[[ LISTED ENTRIES, beginning ]]

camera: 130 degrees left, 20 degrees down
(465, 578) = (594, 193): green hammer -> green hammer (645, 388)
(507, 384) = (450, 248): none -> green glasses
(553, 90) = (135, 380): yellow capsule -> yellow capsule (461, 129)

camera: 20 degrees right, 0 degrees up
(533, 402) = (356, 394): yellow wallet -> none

[[ LISTED ENTRIES, end ]]
[[ LISTED ENTRIES, beginning ]]

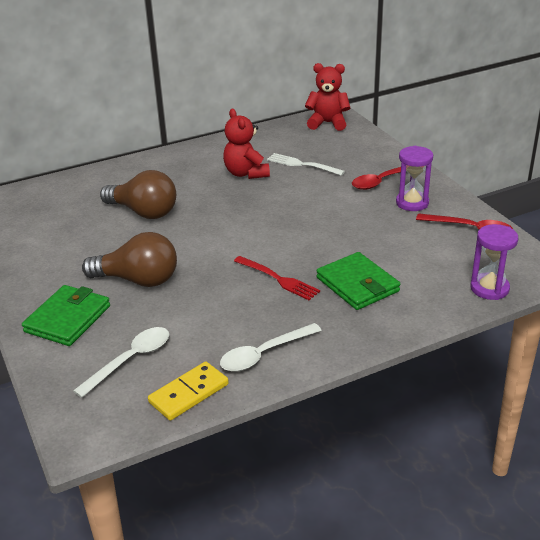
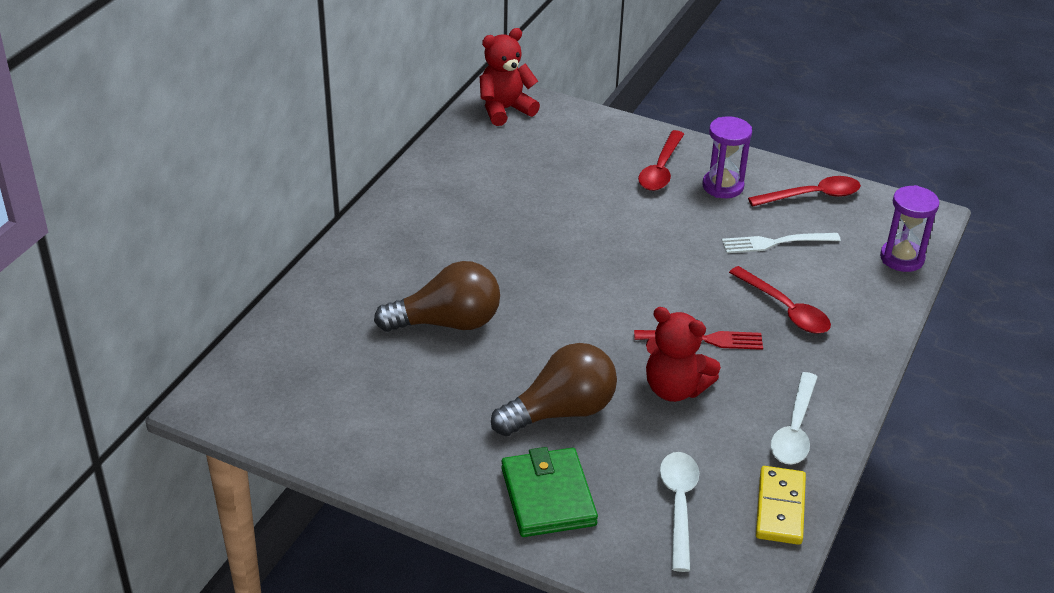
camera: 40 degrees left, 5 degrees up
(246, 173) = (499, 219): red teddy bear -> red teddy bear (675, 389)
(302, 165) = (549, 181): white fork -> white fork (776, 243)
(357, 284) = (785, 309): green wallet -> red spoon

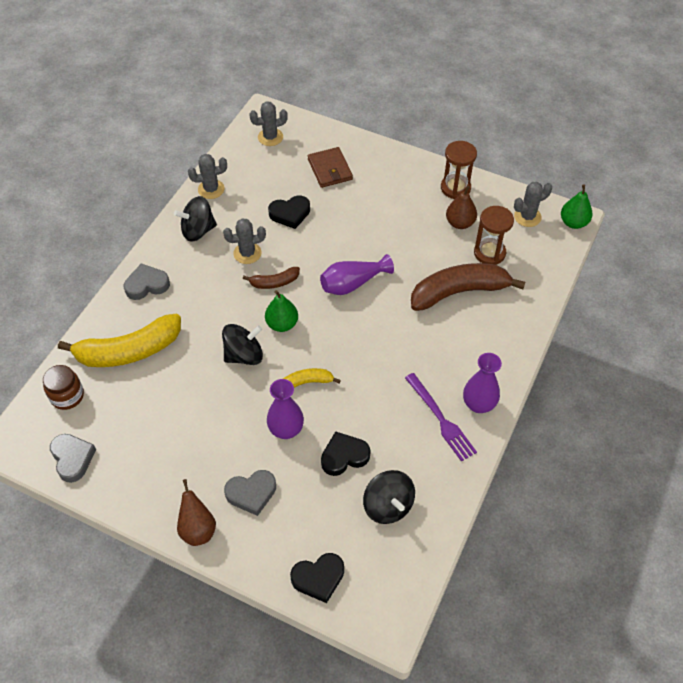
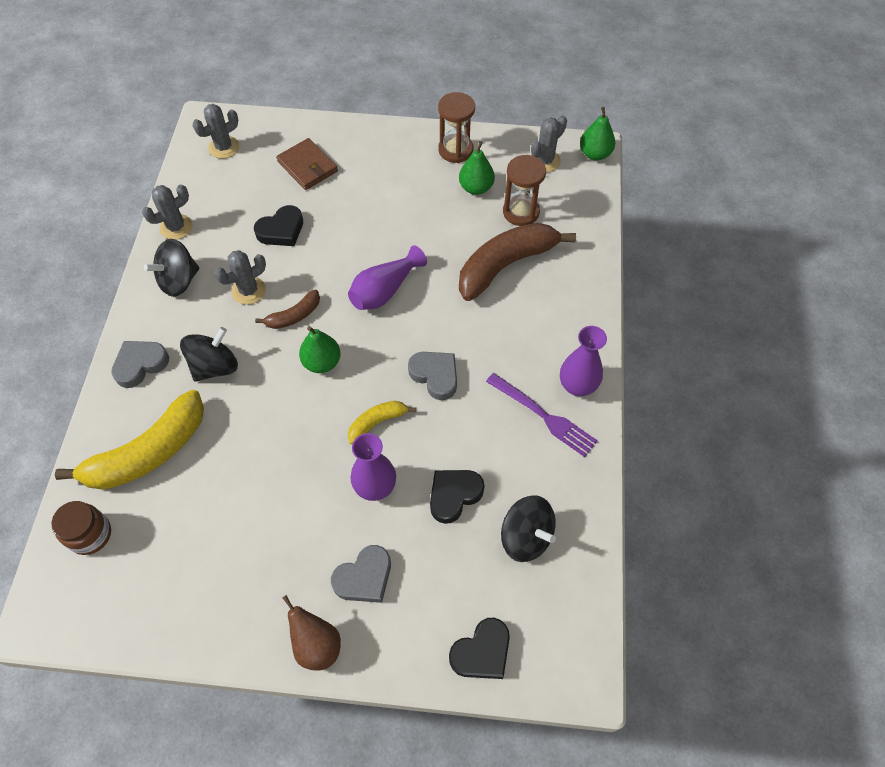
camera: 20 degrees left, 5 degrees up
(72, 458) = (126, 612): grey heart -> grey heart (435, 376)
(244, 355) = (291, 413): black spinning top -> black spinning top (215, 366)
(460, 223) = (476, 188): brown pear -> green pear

[[ LISTED ENTRIES, end ]]

**EXERCISE PROMPT:** Would you please repeat exactly the lines above, starting at the line with "camera: 130 degrees left, 20 degrees down" and stopping at the line with "(533, 402) = (356, 394): yellow", both included?

**OUTPUT FOR THIS EXERCISE:**
camera: 130 degrees left, 20 degrees down
(465, 578) = (594, 193): green hammer -> green hammer (645, 388)
(507, 384) = (450, 248): none -> green glasses
(553, 90) = (135, 380): yellow capsule -> yellow capsule (461, 129)

camera: 20 degrees right, 0 degrees up
(533, 402) = (356, 394): yellow wallet -> none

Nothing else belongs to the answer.